■ What to work on:
Search the material below for "VBUS" and copy every line where it occurs.
--- START ---
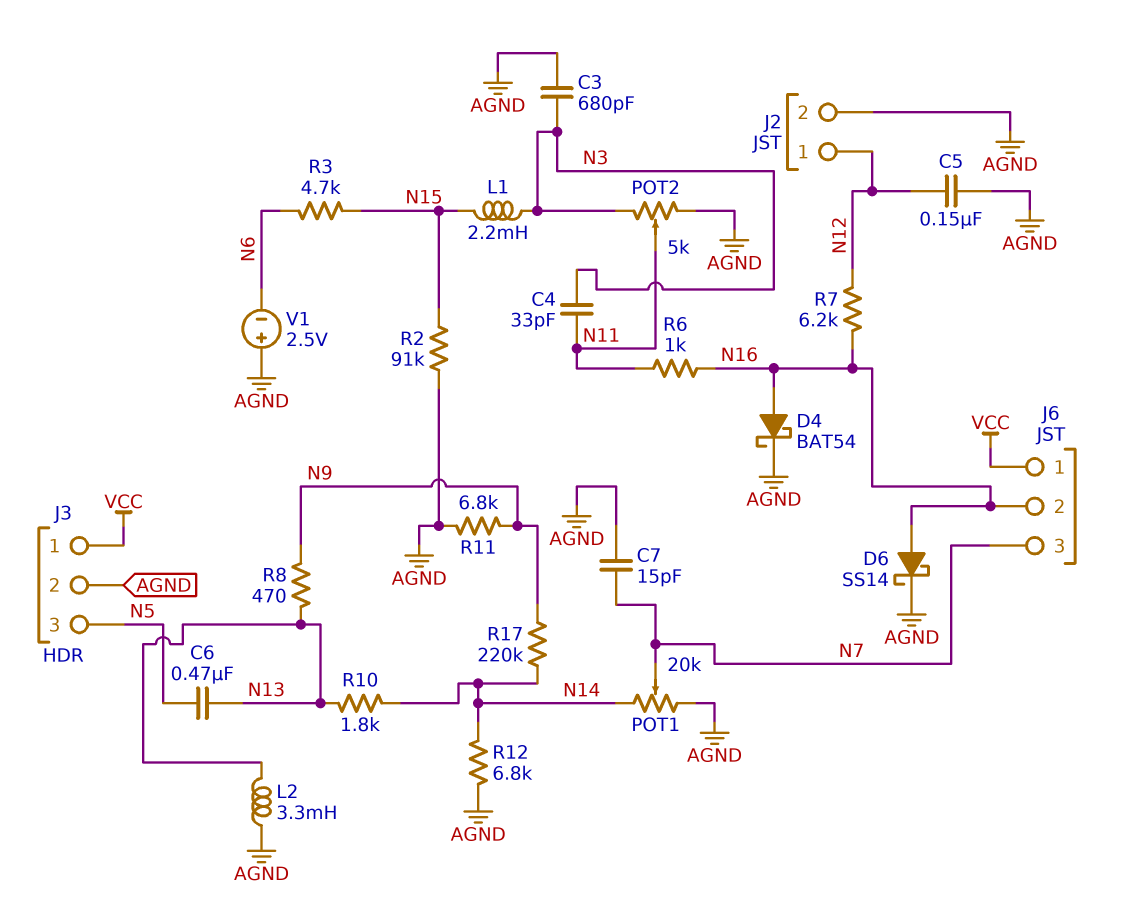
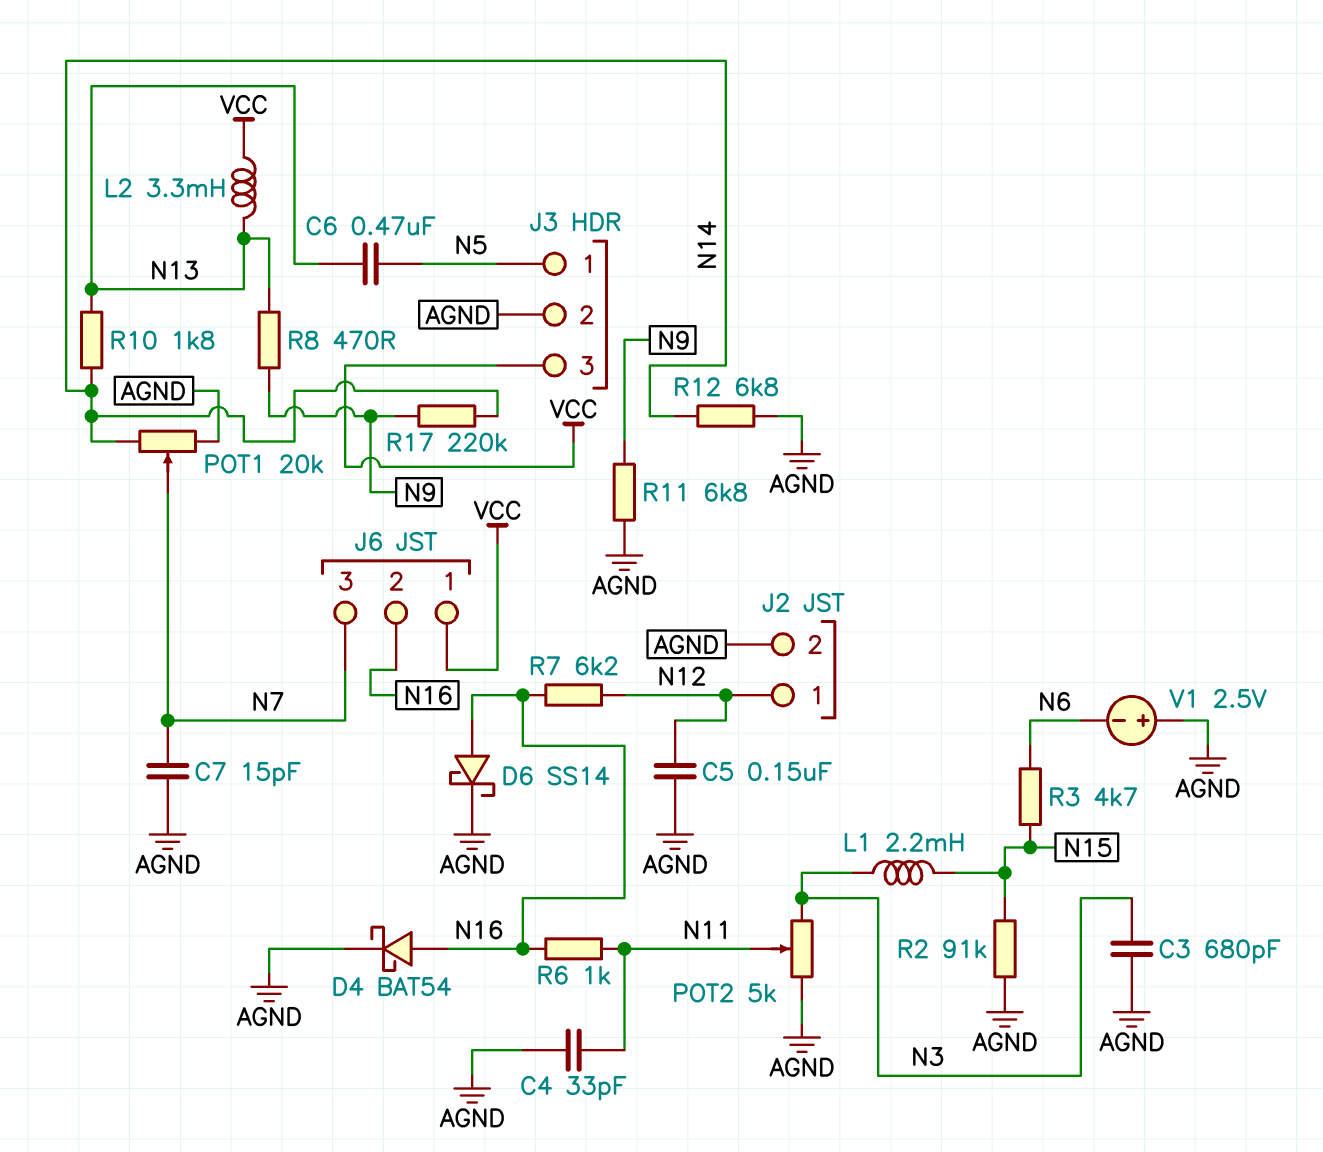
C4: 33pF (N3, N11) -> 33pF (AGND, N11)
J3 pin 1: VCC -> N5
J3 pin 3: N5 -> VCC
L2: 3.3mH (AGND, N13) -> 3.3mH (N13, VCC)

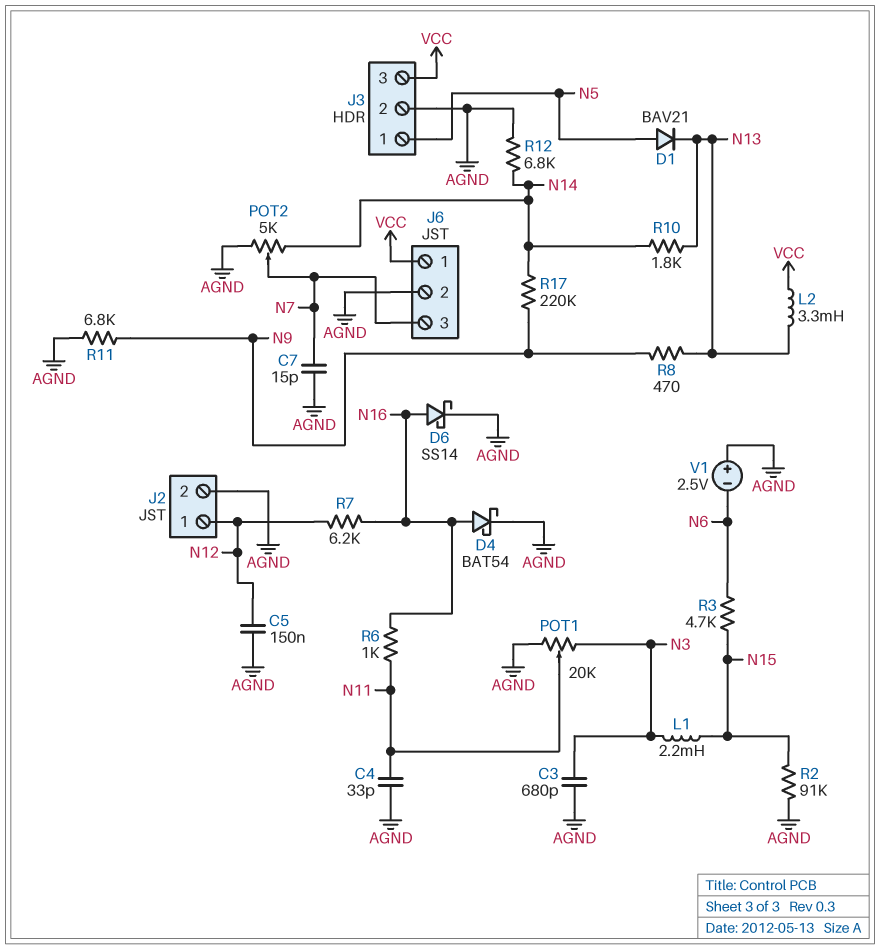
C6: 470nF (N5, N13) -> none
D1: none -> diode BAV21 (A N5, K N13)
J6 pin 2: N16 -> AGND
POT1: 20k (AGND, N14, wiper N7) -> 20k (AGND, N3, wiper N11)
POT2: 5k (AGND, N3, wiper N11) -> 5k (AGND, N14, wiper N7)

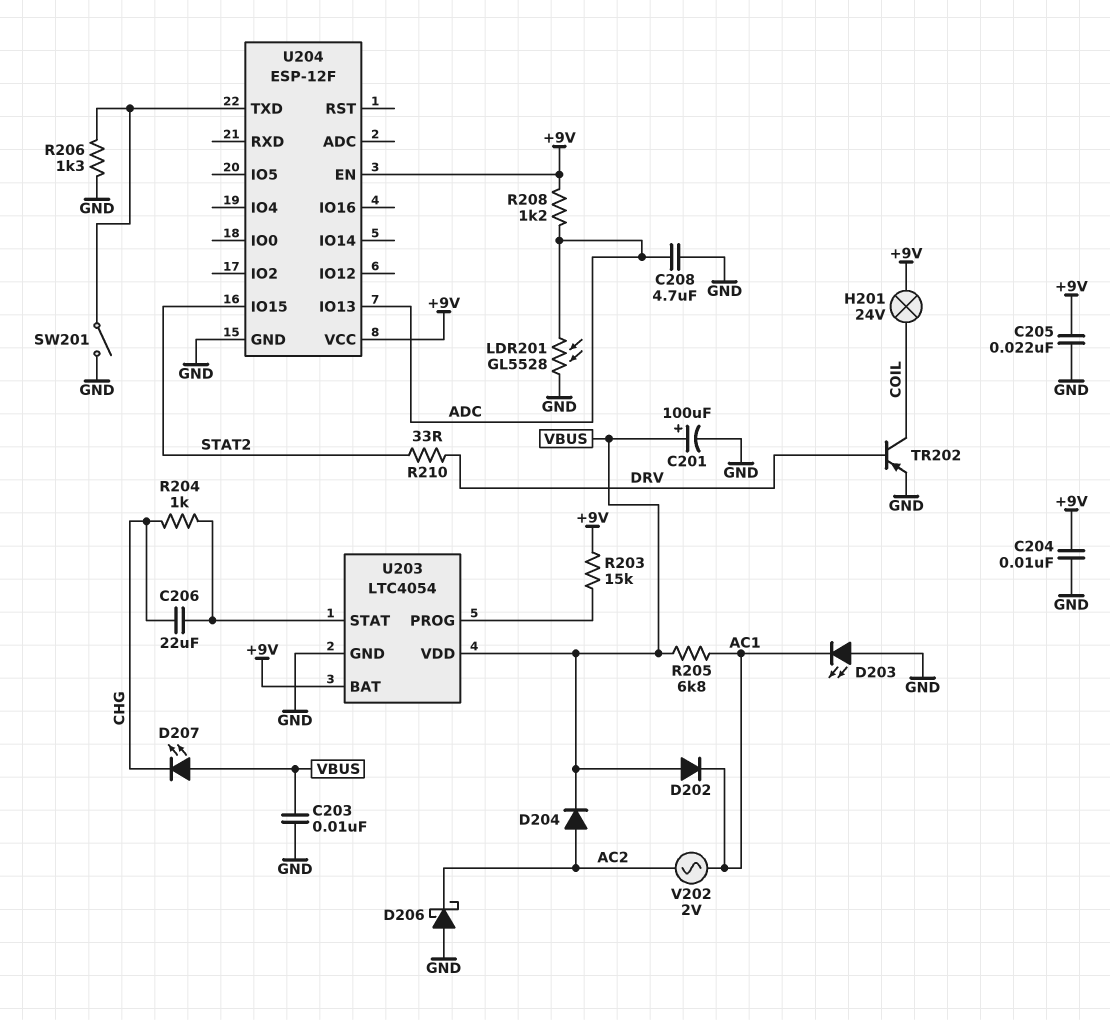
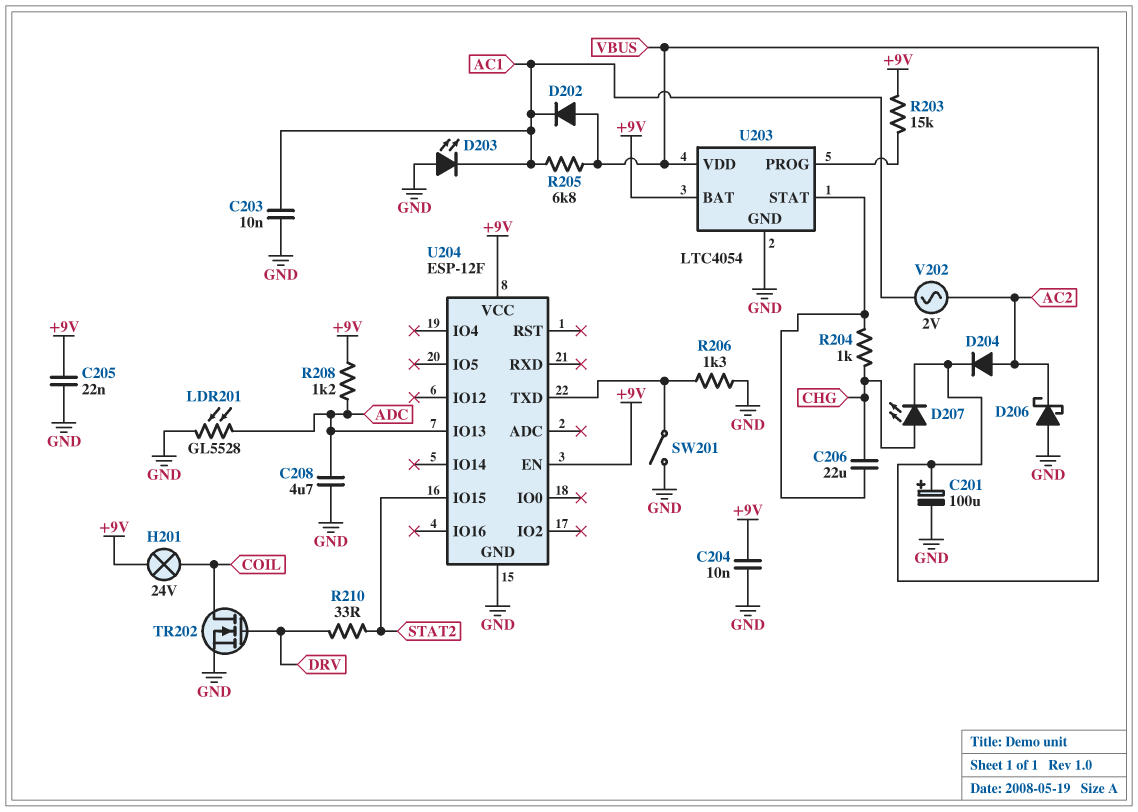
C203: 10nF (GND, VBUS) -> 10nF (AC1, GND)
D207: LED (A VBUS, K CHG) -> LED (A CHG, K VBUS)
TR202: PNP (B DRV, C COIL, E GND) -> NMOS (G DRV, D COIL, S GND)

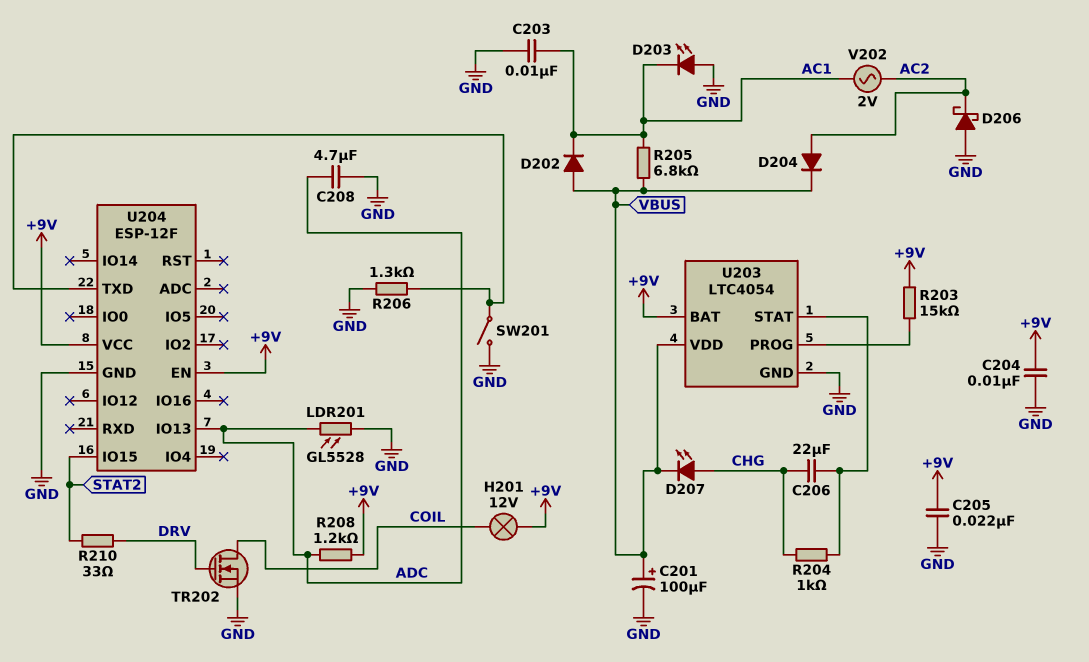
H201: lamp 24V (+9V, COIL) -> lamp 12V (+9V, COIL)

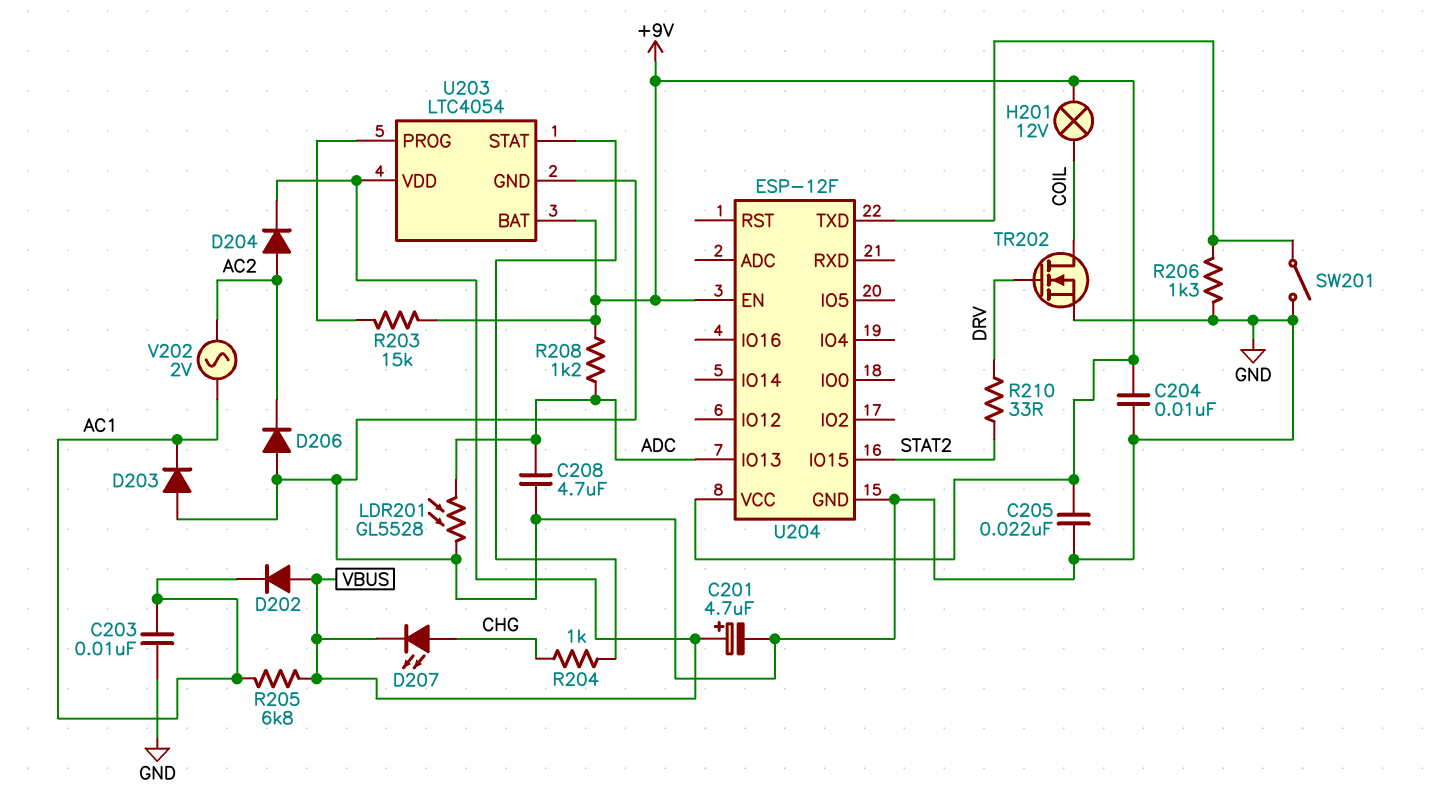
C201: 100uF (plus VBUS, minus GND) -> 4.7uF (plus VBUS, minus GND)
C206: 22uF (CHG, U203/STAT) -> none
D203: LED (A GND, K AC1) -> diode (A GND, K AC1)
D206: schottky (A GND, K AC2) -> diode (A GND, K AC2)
--- END ---
■ Output:
C203: 10nF (GND, VBUS) -> 10nF (AC1, GND)
D207: LED (A VBUS, K CHG) -> LED (A CHG, K VBUS)
C201: 100uF (plus VBUS, minus GND) -> 4.7uF (plus VBUS, minus GND)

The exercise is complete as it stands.